Task directions >> Reproduce the data word for word, everything from the line containing "MMS: 6:39 -> 6:19" down to the line containing "28: 16:56 -> 16:58", with both of those lines included. Leave the pictures out of your answer.

Data listing >>
* START *
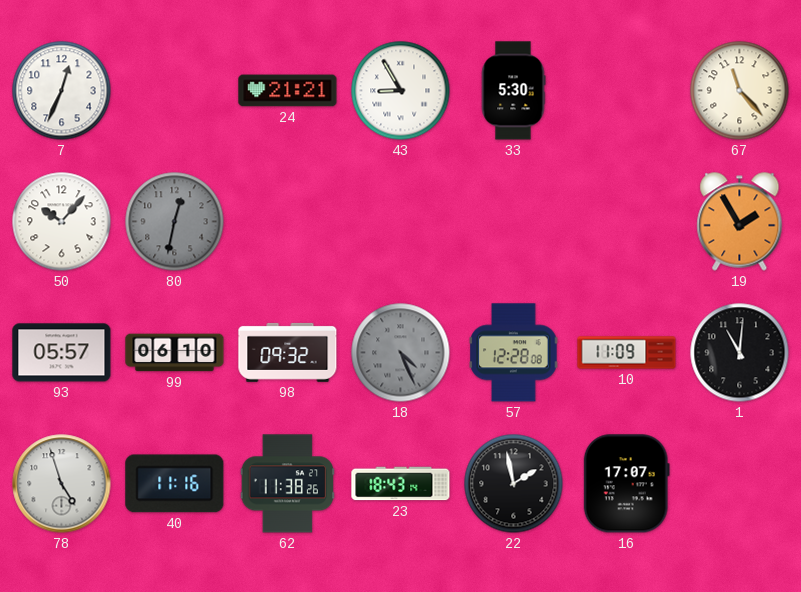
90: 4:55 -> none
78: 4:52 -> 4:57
* END *
* START *
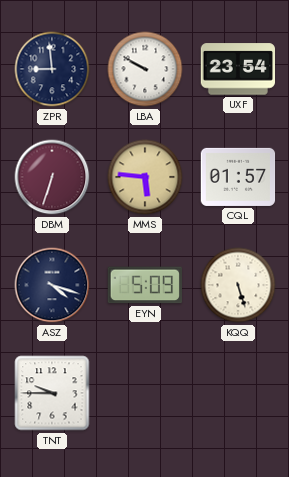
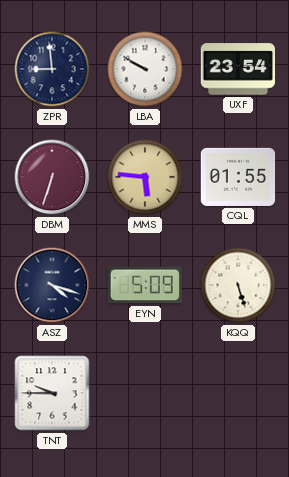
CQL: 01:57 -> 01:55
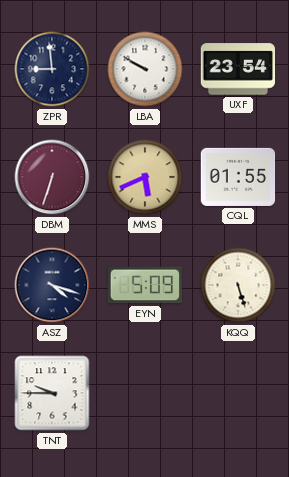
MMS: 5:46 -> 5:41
* END *
* START *
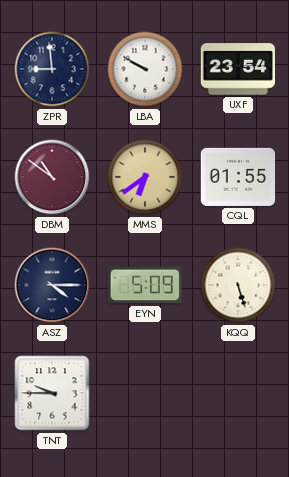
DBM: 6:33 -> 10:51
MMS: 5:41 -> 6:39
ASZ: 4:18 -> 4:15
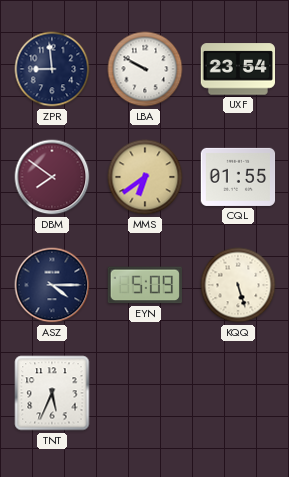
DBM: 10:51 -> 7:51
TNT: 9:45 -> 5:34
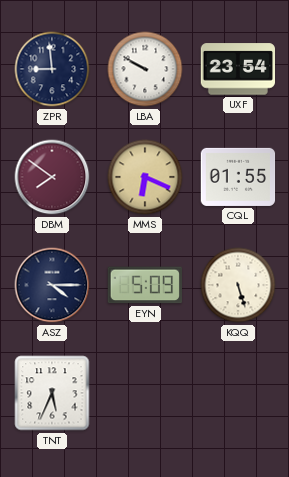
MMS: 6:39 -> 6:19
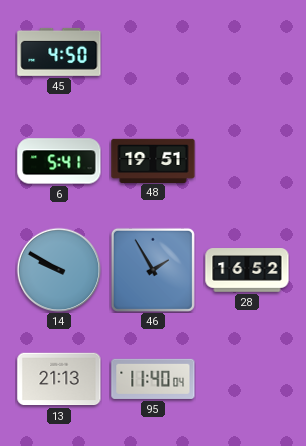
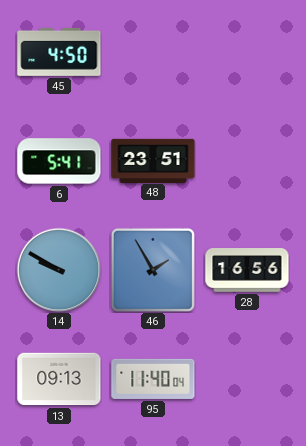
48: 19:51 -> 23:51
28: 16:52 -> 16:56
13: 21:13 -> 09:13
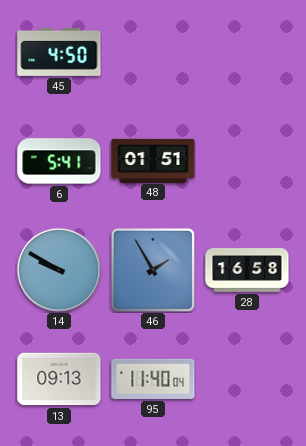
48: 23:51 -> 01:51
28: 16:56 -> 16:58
* END *
Exercise output >>
MMS: 6:39 -> 6:19
48: 19:51 -> 23:51
28: 16:52 -> 16:56
13: 21:13 -> 09:13
48: 23:51 -> 01:51
28: 16:56 -> 16:58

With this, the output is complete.